● TASK ITEM: The lines of the records that include "diode" should all be copied.

● LISTED ENTRIES:
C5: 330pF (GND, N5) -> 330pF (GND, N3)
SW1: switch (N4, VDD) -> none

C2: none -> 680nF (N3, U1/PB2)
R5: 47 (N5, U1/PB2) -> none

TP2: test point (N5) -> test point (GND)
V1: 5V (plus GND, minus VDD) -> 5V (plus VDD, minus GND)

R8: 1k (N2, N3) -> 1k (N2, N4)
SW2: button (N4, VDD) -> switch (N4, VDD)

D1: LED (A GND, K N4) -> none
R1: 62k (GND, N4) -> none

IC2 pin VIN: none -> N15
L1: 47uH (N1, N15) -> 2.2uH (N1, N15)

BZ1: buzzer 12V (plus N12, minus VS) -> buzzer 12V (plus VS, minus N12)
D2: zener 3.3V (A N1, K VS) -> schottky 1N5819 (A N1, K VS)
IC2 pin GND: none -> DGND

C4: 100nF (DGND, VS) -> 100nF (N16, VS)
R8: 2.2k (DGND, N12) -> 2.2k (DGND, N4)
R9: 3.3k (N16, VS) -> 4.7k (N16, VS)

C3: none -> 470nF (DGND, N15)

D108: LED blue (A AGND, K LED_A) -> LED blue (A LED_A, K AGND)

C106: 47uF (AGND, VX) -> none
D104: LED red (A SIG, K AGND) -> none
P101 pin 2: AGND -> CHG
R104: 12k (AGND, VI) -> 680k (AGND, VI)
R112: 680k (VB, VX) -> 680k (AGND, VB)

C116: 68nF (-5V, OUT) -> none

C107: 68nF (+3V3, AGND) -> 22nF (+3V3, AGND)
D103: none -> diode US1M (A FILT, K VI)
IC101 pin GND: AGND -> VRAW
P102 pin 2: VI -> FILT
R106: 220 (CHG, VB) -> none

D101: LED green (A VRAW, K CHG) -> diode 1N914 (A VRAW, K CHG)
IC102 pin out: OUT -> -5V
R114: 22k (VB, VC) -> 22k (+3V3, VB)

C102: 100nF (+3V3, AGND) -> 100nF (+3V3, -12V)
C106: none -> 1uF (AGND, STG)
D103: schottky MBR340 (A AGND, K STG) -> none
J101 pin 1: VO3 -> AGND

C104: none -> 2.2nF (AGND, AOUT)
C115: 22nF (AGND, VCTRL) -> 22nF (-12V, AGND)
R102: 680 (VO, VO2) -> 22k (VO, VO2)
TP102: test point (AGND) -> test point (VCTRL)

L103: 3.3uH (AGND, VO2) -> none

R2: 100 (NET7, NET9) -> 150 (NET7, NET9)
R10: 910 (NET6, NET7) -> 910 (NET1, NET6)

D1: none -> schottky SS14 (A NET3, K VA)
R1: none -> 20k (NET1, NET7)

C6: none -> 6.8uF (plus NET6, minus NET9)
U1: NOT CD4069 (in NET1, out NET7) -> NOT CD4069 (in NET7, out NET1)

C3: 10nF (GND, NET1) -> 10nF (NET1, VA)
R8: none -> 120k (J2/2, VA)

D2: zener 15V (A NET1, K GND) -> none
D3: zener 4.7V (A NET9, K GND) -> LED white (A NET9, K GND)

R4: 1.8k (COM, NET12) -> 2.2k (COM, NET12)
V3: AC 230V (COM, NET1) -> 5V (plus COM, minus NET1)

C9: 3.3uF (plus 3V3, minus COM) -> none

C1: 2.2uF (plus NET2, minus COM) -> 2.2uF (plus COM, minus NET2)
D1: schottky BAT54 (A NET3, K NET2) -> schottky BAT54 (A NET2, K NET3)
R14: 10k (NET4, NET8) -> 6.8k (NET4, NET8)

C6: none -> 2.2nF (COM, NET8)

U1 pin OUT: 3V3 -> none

● SOLUTION TO THIS PROBLEM:
D103: none -> diode US1M (A FILT, K VI)
D101: LED green (A VRAW, K CHG) -> diode 1N914 (A VRAW, K CHG)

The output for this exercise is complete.